■ What to work on
Only the lines below from the one containing "scissors (ebony) [157,167,101,39]" through the one containing "scissors (ebony) [175,90,92,56]" belong in the answer, repeated exactly and without pictures.

■ Extracted material
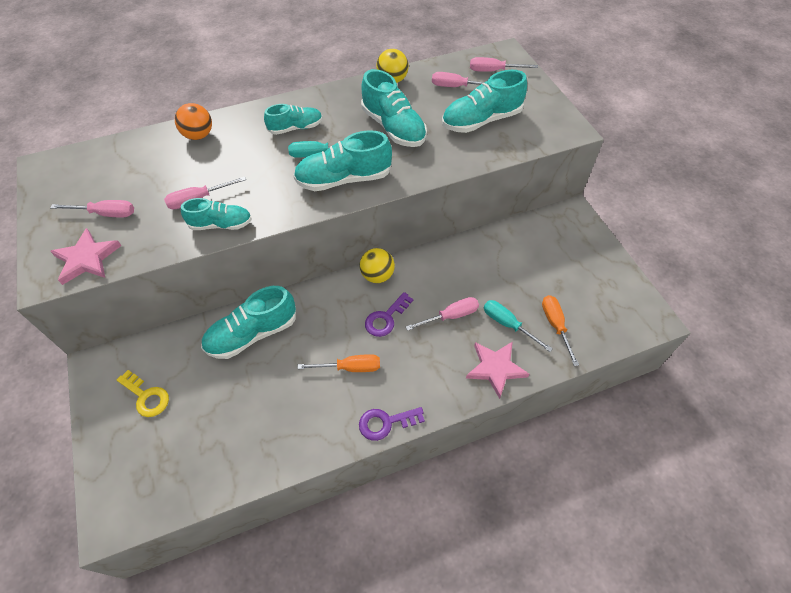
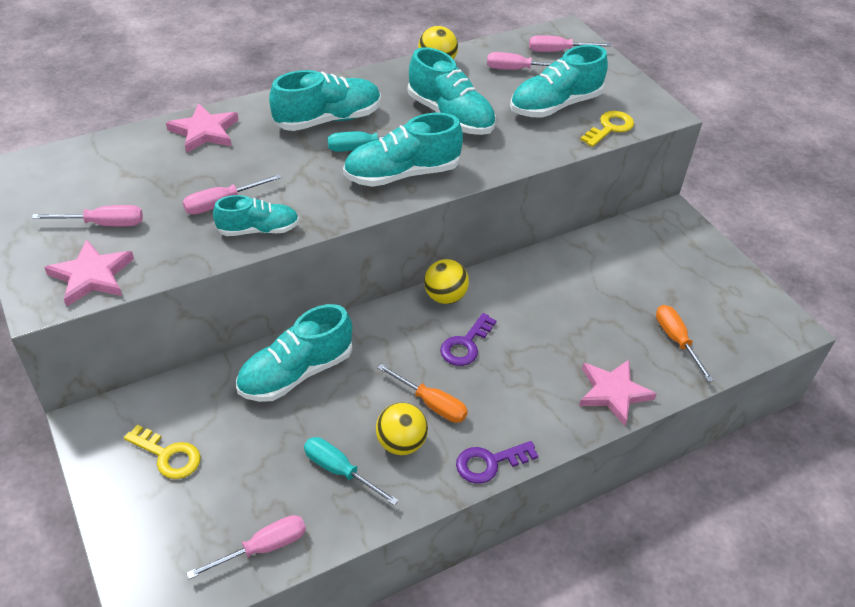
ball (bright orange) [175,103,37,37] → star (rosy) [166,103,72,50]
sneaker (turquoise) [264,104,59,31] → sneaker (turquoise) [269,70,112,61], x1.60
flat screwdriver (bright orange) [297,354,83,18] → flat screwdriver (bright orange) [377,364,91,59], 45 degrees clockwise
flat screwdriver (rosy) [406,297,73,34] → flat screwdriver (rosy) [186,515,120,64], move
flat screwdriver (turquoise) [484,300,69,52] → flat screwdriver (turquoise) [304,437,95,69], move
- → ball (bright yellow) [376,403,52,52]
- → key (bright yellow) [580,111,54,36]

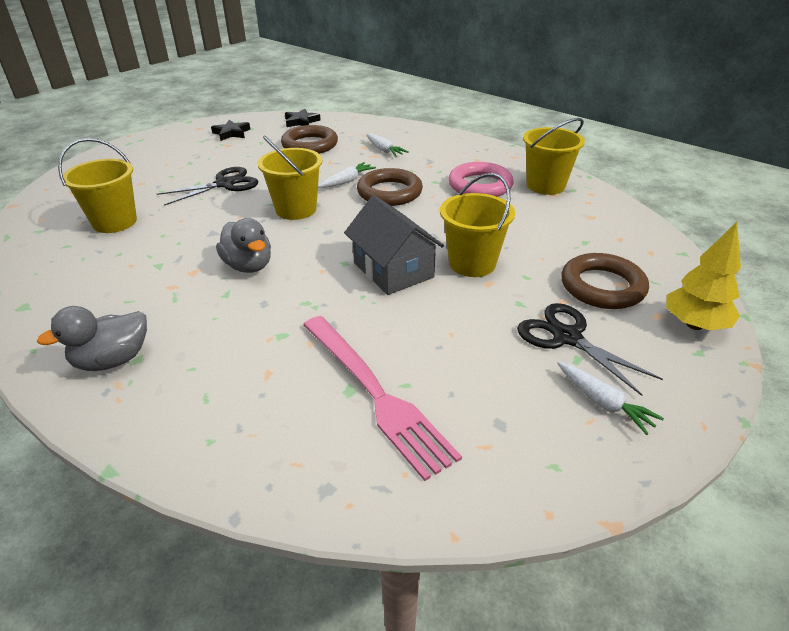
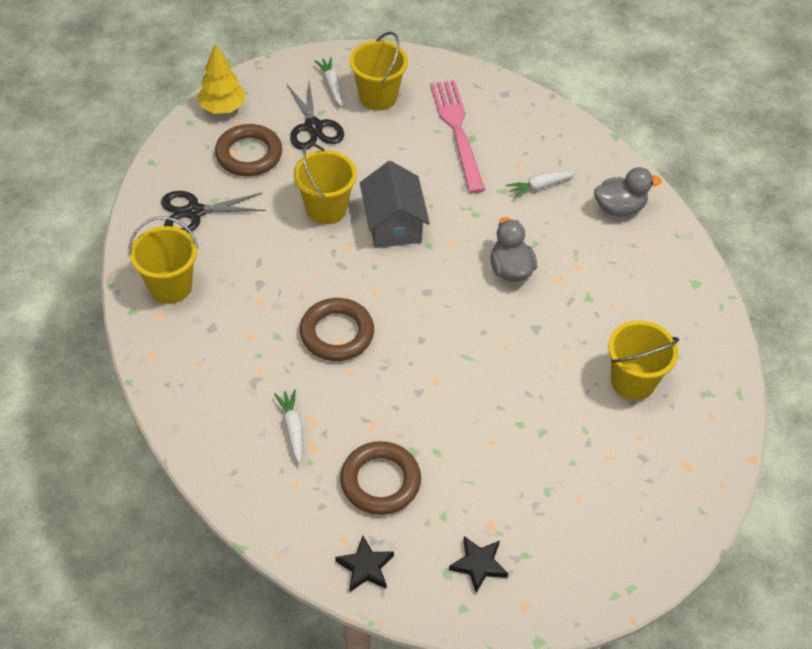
scissors (ebony) [157,167,101,39] → scissors (ebony) [161,191,105,42], move
pail (bright yellow) [257,136,65,84] → pail (bright yellow) [350,32,58,79], move
root vegetable (pure white) [318,162,58,26] → root vegetable (pure white) [506,171,70,27], move
torus (rosy) [448,162,66,35] → -

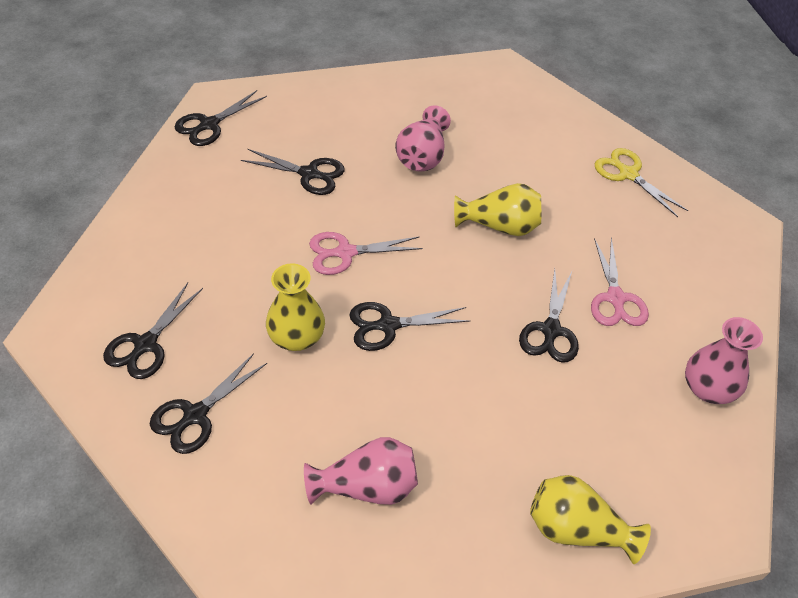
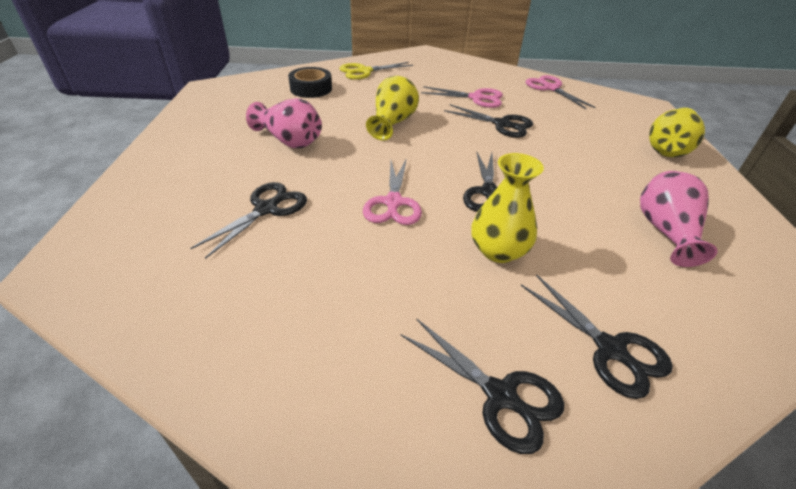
scissors (ebony) [175,90,92,56] → -
vase (rosy) [685,317,78,87] → scissors (rosy) [526,75,70,34]
- → roll of tape (ebony) [288,67,44,31]

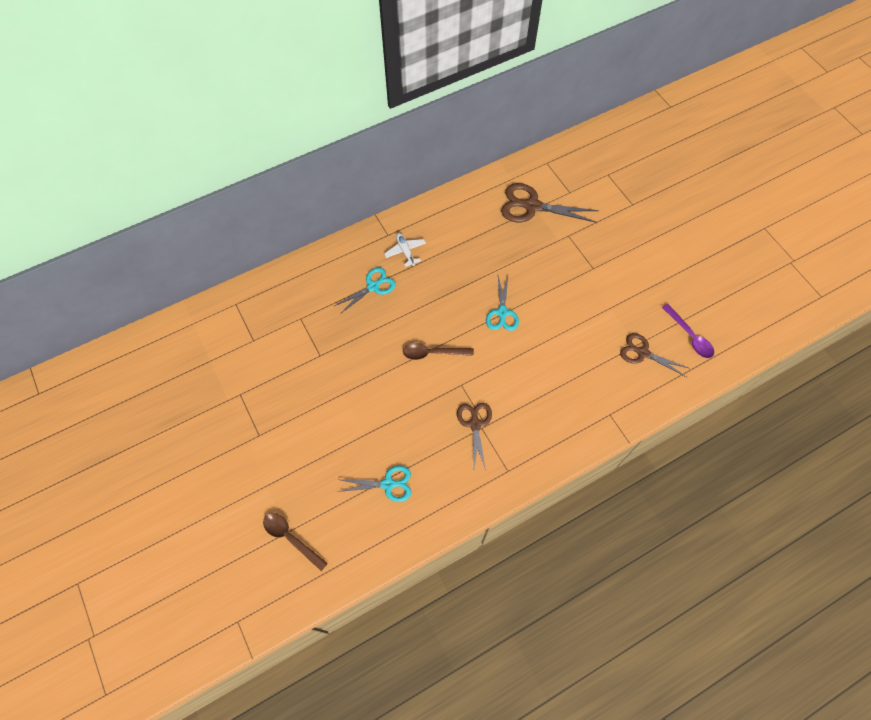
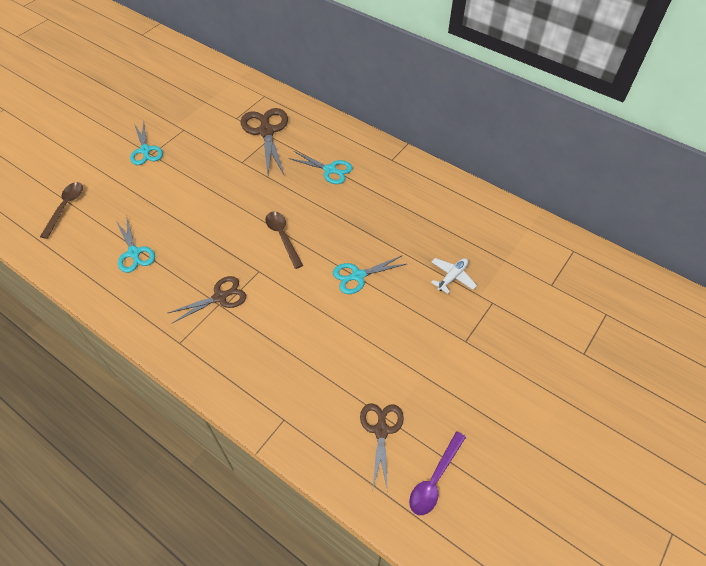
toy plane (pure white) [384,233,42,34] → toy plane (pure white) [431,258,46,36], move
scissors (brown) [501,183,98,40] → scissors (brown) [241,108,47,68], move
- → scissors (turquoise) [130,122,33,43]

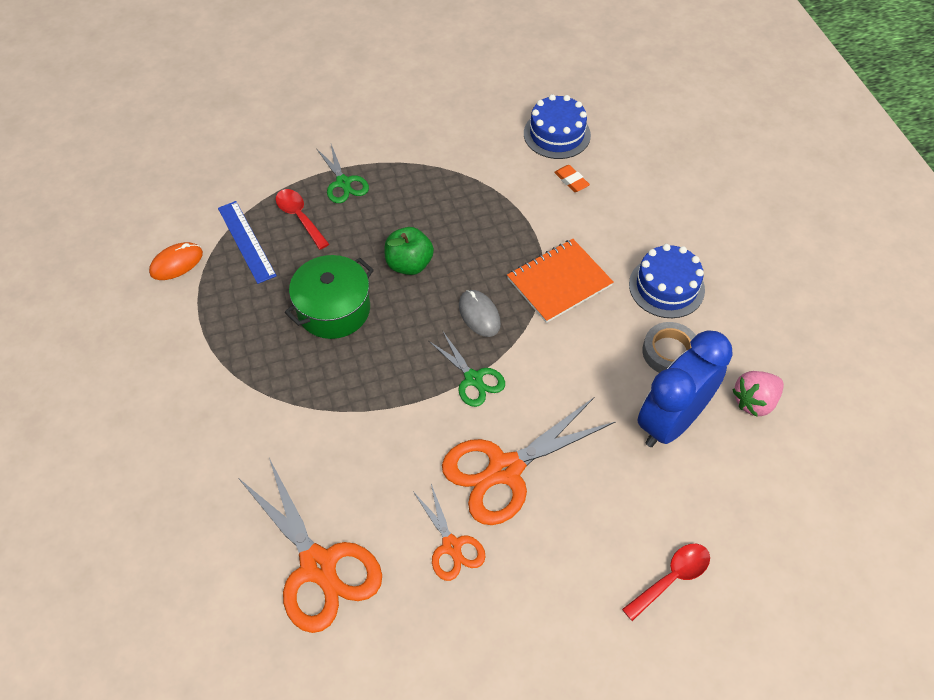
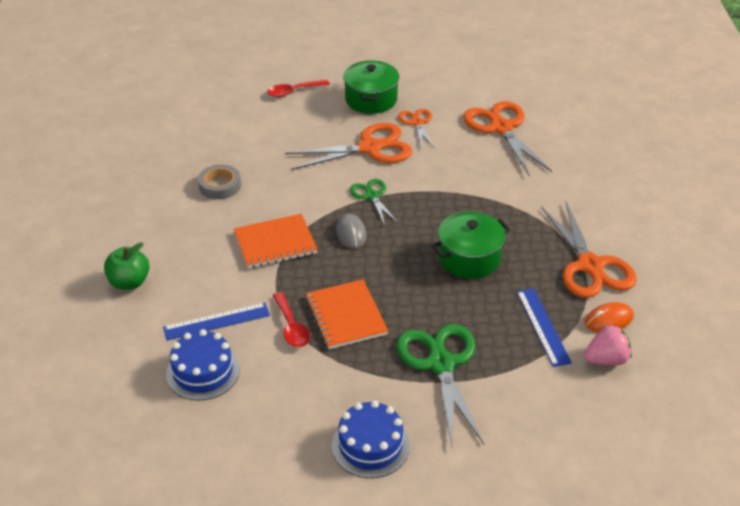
spoon (scarlet) [276,189,53,61] → spoon (scarlet) [273,292,37,55], move
scissors (emerald) [316,145,53,58] → scissors (emerald) [396,324,88,122], x1.83
toy apple (emerald) [384,227,50,48] → toy apple (emerald) [104,242,46,48], move
eraser (bright orange) [554,165,36,27] → ruler (cobalt) [163,302,107,39]
gateau (cobalt) [629,244,76,74] → gateau (cobalt) [332,400,78,78], move
bedside clock (cobalt) [638,330,95,117] → -
berry (rosy) [732,371,52,46] → berry (rosy) [584,325,48,40], move
- → notebook (bright orange) [306,280,82,69]
- → stockpot (emerald) [343,61,56,53]
- → scissors (bright orange) [541,202,96,96]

■ Result of this exercise
scissors (ebony) [157,167,101,39] → scissors (ebony) [161,191,105,42], move
pail (bright yellow) [257,136,65,84] → pail (bright yellow) [350,32,58,79], move
root vegetable (pure white) [318,162,58,26] → root vegetable (pure white) [506,171,70,27], move
torus (rosy) [448,162,66,35] → -

scissors (ebony) [175,90,92,56] → -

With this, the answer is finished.